[Job] Below this line are records; transcribe exactly the lines between the one holding "Map all objects" and the one holding "Analyze this satellite", inclusive, and omit the pictures.

(Data shown begins)

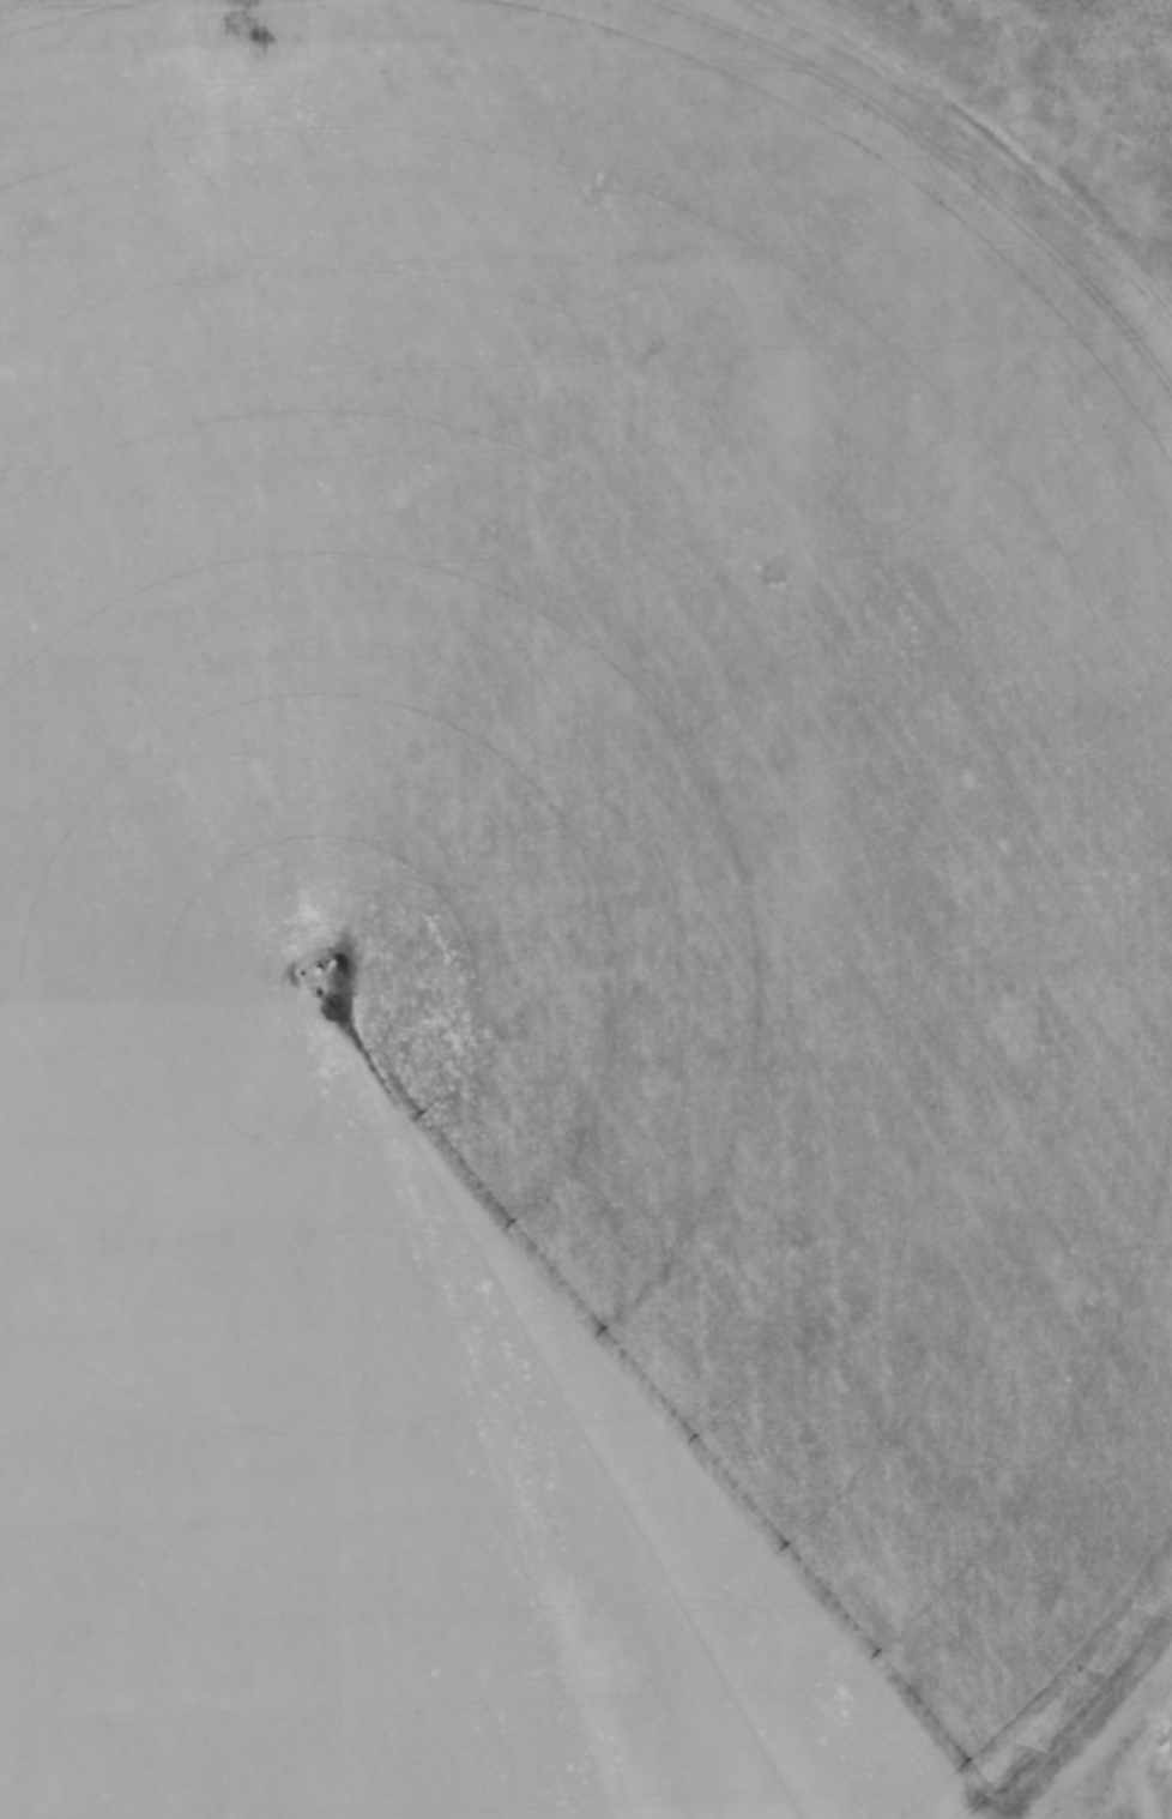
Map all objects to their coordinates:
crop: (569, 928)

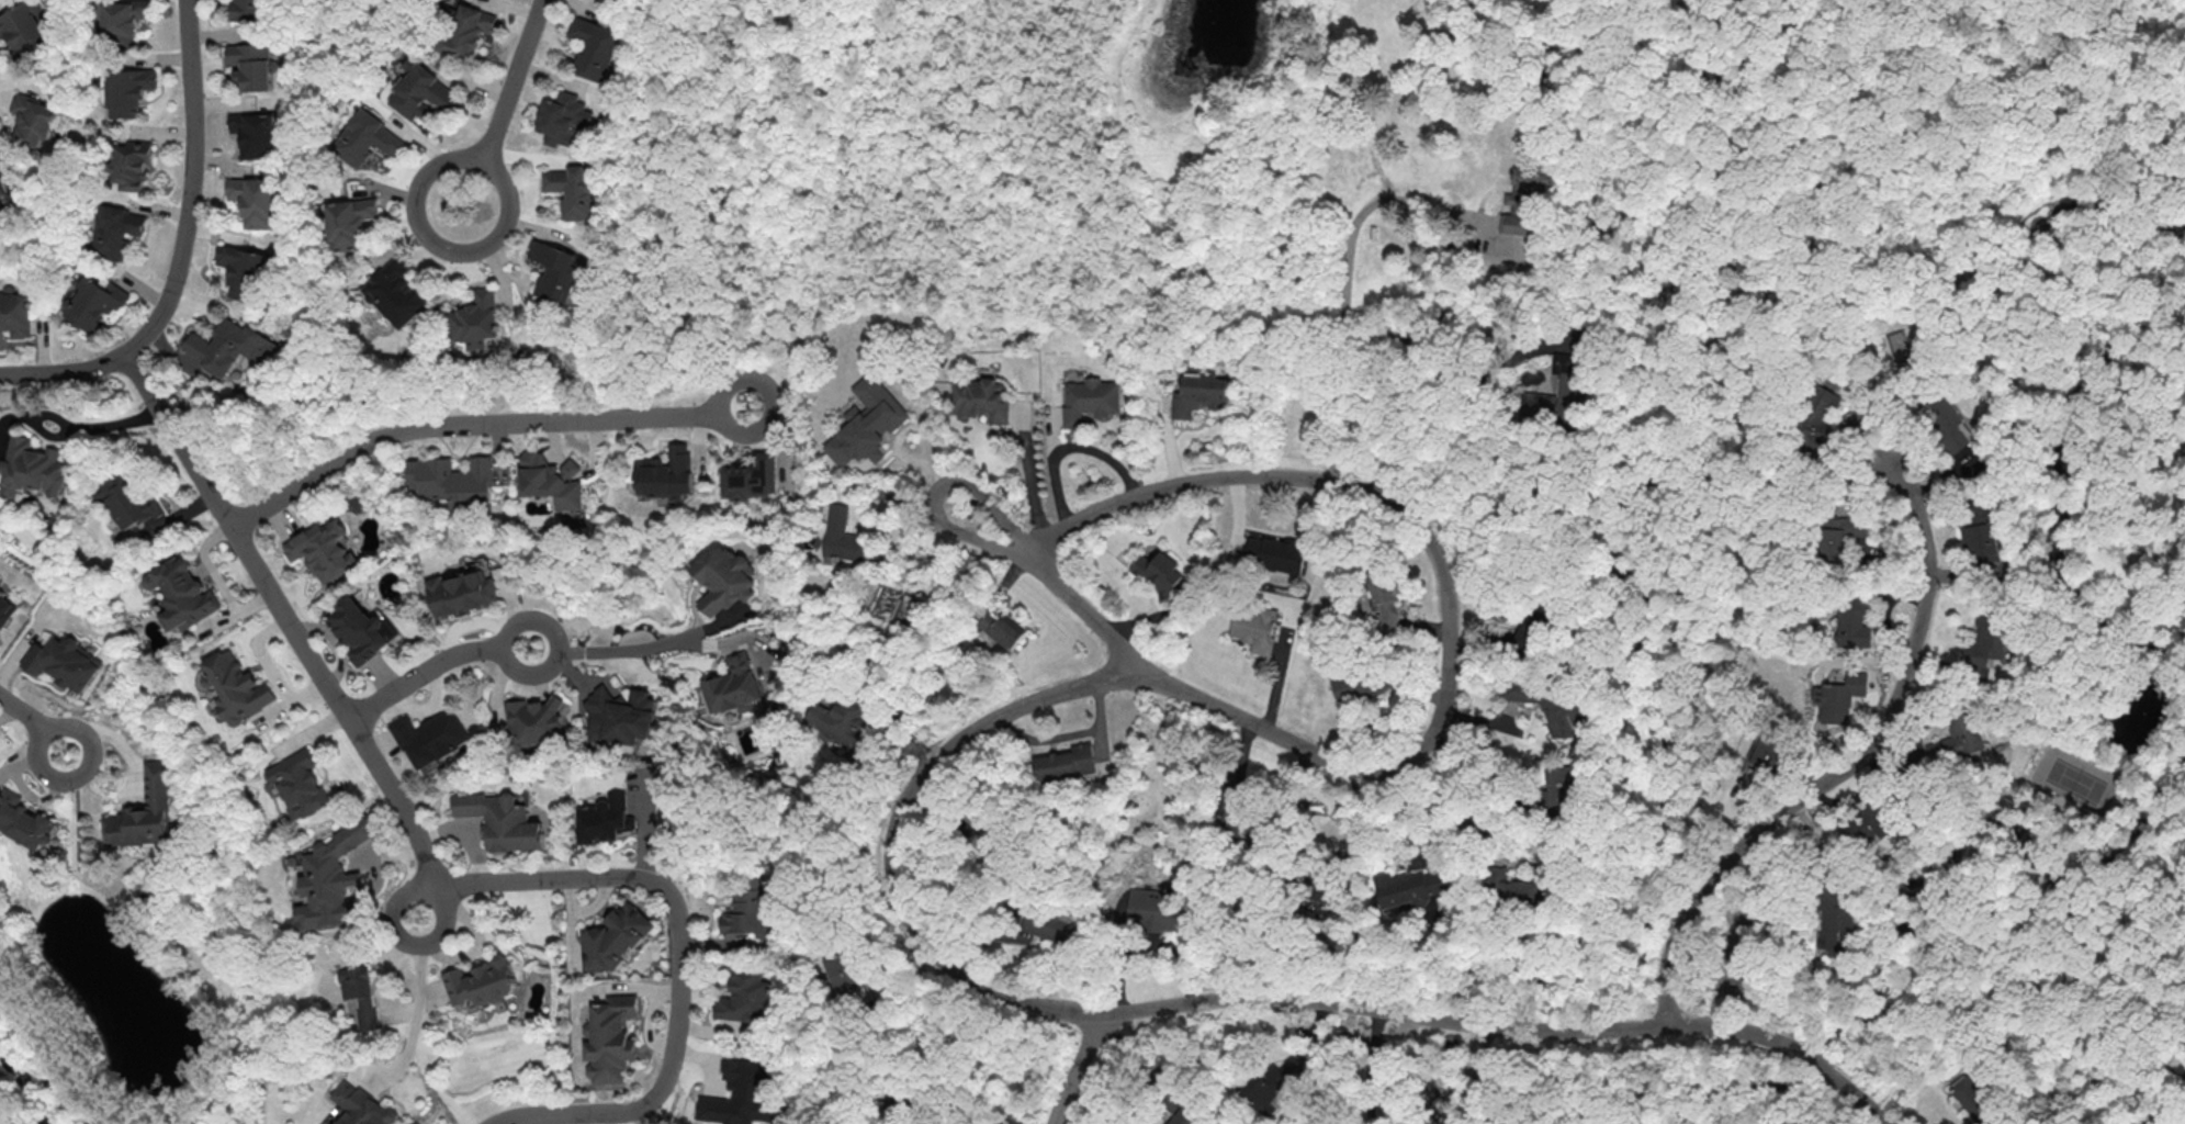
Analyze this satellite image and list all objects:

(Data shown ends)
(Data shown begins)

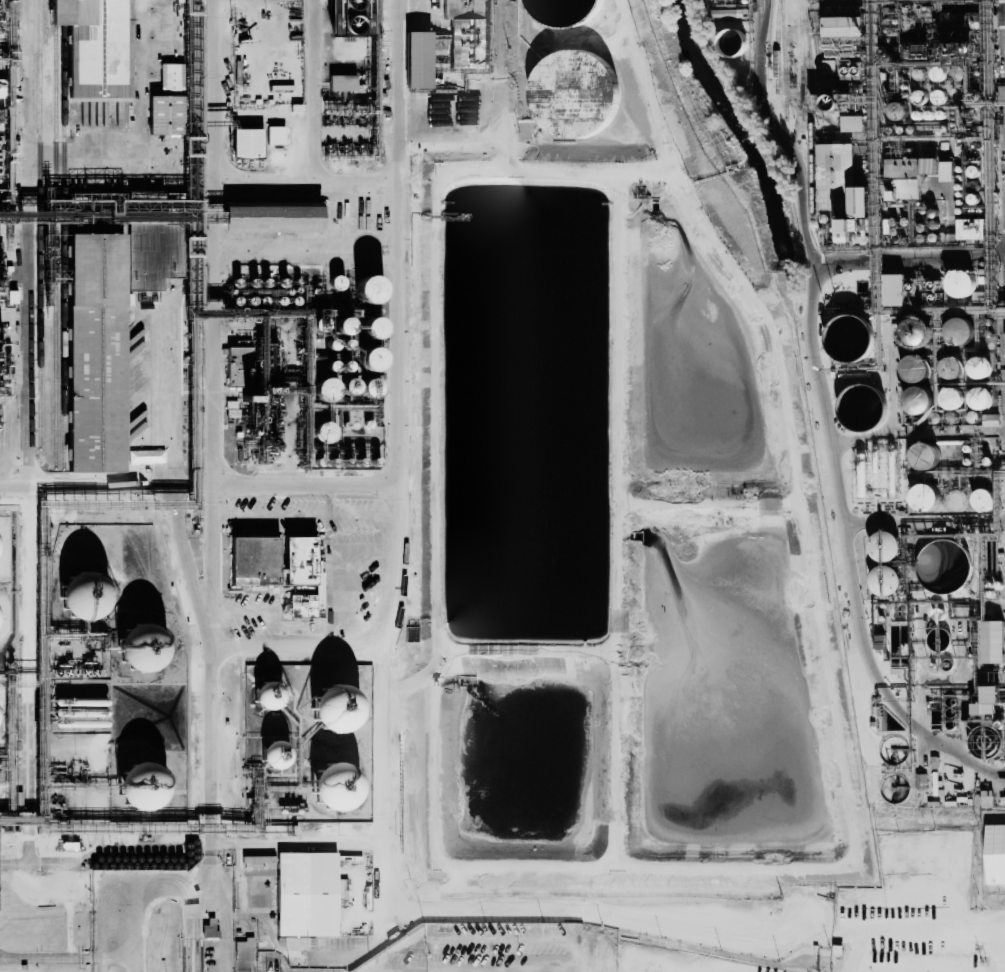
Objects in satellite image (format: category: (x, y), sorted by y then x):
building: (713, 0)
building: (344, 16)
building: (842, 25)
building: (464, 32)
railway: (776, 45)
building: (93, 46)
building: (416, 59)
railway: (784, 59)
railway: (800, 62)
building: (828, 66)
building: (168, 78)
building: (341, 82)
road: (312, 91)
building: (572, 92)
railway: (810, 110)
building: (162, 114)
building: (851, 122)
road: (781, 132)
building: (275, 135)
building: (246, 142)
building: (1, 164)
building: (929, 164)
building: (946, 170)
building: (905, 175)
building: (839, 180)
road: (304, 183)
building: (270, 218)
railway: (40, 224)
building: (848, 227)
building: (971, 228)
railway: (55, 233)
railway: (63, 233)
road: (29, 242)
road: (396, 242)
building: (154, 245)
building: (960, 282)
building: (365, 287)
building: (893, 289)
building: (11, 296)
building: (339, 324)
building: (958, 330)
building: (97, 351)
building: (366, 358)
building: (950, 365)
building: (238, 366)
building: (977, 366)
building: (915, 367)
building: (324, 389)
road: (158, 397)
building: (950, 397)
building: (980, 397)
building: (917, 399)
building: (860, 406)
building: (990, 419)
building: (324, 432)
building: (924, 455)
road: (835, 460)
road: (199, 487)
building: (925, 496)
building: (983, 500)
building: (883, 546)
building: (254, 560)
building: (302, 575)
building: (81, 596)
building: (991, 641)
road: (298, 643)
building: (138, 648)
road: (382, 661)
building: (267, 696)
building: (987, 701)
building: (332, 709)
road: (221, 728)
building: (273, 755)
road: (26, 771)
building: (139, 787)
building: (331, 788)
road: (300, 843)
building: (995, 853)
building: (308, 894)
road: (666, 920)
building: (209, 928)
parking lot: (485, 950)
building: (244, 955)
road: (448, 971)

(Data shown ends)

[Output]
Map all objects to their coordinates:
crop: (569, 928)

Analyze this satellite image and list all objects:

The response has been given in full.